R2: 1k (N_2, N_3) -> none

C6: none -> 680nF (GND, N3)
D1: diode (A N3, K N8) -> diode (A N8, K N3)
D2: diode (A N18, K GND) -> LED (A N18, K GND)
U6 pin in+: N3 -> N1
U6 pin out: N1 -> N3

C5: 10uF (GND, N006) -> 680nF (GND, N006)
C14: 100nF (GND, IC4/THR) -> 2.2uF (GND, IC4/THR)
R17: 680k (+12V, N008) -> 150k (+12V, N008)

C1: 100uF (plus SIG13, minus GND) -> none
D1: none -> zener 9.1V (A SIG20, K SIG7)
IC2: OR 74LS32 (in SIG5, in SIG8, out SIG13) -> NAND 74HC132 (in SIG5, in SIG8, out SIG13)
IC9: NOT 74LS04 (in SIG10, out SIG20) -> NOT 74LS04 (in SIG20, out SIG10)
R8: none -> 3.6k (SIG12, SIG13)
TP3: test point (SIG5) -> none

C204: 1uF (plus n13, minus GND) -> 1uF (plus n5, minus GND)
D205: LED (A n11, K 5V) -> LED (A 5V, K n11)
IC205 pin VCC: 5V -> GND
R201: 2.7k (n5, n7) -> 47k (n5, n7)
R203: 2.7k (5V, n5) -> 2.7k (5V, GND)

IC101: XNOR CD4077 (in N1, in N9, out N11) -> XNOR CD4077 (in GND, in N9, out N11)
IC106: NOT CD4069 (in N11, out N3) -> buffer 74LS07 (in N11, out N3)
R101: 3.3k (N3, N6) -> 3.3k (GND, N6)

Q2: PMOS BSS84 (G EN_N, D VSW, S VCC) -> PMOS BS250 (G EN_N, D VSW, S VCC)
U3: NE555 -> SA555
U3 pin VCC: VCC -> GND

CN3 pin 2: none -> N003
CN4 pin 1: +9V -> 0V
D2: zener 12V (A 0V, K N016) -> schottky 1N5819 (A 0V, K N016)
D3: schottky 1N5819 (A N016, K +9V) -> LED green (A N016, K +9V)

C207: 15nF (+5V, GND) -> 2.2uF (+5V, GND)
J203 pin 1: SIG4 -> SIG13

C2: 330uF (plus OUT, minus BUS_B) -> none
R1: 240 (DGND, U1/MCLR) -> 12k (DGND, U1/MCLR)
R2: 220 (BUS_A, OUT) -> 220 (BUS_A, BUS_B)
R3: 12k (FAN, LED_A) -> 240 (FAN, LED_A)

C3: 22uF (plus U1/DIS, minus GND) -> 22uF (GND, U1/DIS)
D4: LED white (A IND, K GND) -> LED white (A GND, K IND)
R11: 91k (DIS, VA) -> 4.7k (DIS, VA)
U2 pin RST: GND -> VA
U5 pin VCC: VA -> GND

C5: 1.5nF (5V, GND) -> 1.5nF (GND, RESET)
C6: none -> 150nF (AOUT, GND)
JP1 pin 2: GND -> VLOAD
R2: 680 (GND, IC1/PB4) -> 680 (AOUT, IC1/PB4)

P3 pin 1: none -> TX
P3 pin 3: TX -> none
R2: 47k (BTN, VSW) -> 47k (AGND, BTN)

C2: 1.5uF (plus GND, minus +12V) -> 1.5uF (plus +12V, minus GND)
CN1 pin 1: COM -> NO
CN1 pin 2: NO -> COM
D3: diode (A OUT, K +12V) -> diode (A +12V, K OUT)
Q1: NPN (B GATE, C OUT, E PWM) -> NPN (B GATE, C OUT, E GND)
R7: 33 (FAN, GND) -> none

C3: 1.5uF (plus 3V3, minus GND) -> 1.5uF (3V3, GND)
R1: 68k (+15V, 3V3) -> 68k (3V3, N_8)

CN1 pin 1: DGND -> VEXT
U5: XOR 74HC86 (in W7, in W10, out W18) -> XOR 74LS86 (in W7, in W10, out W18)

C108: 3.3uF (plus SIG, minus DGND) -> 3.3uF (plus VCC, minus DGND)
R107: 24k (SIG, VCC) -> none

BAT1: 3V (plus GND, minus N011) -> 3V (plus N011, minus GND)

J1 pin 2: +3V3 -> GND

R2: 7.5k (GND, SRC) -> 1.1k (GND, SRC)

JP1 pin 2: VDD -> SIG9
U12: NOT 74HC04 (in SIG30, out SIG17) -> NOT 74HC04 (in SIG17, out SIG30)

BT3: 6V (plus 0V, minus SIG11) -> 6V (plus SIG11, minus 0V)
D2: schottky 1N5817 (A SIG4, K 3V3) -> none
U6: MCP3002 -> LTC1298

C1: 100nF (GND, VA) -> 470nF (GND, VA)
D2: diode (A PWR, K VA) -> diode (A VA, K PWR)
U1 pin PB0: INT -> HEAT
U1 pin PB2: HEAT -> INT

____________________

- [REQUIRED WORK] In the listing above, locate the line containing "IC2: OR 74LS32" and the line containing "U12: NOT 74HC04". Extract those two lines and every line between them, exactly as written, and only those.

- [ANSWER TO THIS PROBLEM]
IC2: OR 74LS32 (in SIG5, in SIG8, out SIG13) -> NAND 74HC132 (in SIG5, in SIG8, out SIG13)
IC9: NOT 74LS04 (in SIG10, out SIG20) -> NOT 74LS04 (in SIG20, out SIG10)
R8: none -> 3.6k (SIG12, SIG13)
TP3: test point (SIG5) -> none

C204: 1uF (plus n13, minus GND) -> 1uF (plus n5, minus GND)
D205: LED (A n11, K 5V) -> LED (A 5V, K n11)
IC205 pin VCC: 5V -> GND
R201: 2.7k (n5, n7) -> 47k (n5, n7)
R203: 2.7k (5V, n5) -> 2.7k (5V, GND)

IC101: XNOR CD4077 (in N1, in N9, out N11) -> XNOR CD4077 (in GND, in N9, out N11)
IC106: NOT CD4069 (in N11, out N3) -> buffer 74LS07 (in N11, out N3)
R101: 3.3k (N3, N6) -> 3.3k (GND, N6)

Q2: PMOS BSS84 (G EN_N, D VSW, S VCC) -> PMOS BS250 (G EN_N, D VSW, S VCC)
U3: NE555 -> SA555
U3 pin VCC: VCC -> GND

CN3 pin 2: none -> N003
CN4 pin 1: +9V -> 0V
D2: zener 12V (A 0V, K N016) -> schottky 1N5819 (A 0V, K N016)
D3: schottky 1N5819 (A N016, K +9V) -> LED green (A N016, K +9V)

C207: 15nF (+5V, GND) -> 2.2uF (+5V, GND)
J203 pin 1: SIG4 -> SIG13

C2: 330uF (plus OUT, minus BUS_B) -> none
R1: 240 (DGND, U1/MCLR) -> 12k (DGND, U1/MCLR)
R2: 220 (BUS_A, OUT) -> 220 (BUS_A, BUS_B)
R3: 12k (FAN, LED_A) -> 240 (FAN, LED_A)

C3: 22uF (plus U1/DIS, minus GND) -> 22uF (GND, U1/DIS)
D4: LED white (A IND, K GND) -> LED white (A GND, K IND)
R11: 91k (DIS, VA) -> 4.7k (DIS, VA)
U2 pin RST: GND -> VA
U5 pin VCC: VA -> GND

C5: 1.5nF (5V, GND) -> 1.5nF (GND, RESET)
C6: none -> 150nF (AOUT, GND)
JP1 pin 2: GND -> VLOAD
R2: 680 (GND, IC1/PB4) -> 680 (AOUT, IC1/PB4)

P3 pin 1: none -> TX
P3 pin 3: TX -> none
R2: 47k (BTN, VSW) -> 47k (AGND, BTN)

C2: 1.5uF (plus GND, minus +12V) -> 1.5uF (plus +12V, minus GND)
CN1 pin 1: COM -> NO
CN1 pin 2: NO -> COM
D3: diode (A OUT, K +12V) -> diode (A +12V, K OUT)
Q1: NPN (B GATE, C OUT, E PWM) -> NPN (B GATE, C OUT, E GND)
R7: 33 (FAN, GND) -> none

C3: 1.5uF (plus 3V3, minus GND) -> 1.5uF (3V3, GND)
R1: 68k (+15V, 3V3) -> 68k (3V3, N_8)

CN1 pin 1: DGND -> VEXT
U5: XOR 74HC86 (in W7, in W10, out W18) -> XOR 74LS86 (in W7, in W10, out W18)

C108: 3.3uF (plus SIG, minus DGND) -> 3.3uF (plus VCC, minus DGND)
R107: 24k (SIG, VCC) -> none

BAT1: 3V (plus GND, minus N011) -> 3V (plus N011, minus GND)

J1 pin 2: +3V3 -> GND

R2: 7.5k (GND, SRC) -> 1.1k (GND, SRC)

JP1 pin 2: VDD -> SIG9
U12: NOT 74HC04 (in SIG30, out SIG17) -> NOT 74HC04 (in SIG17, out SIG30)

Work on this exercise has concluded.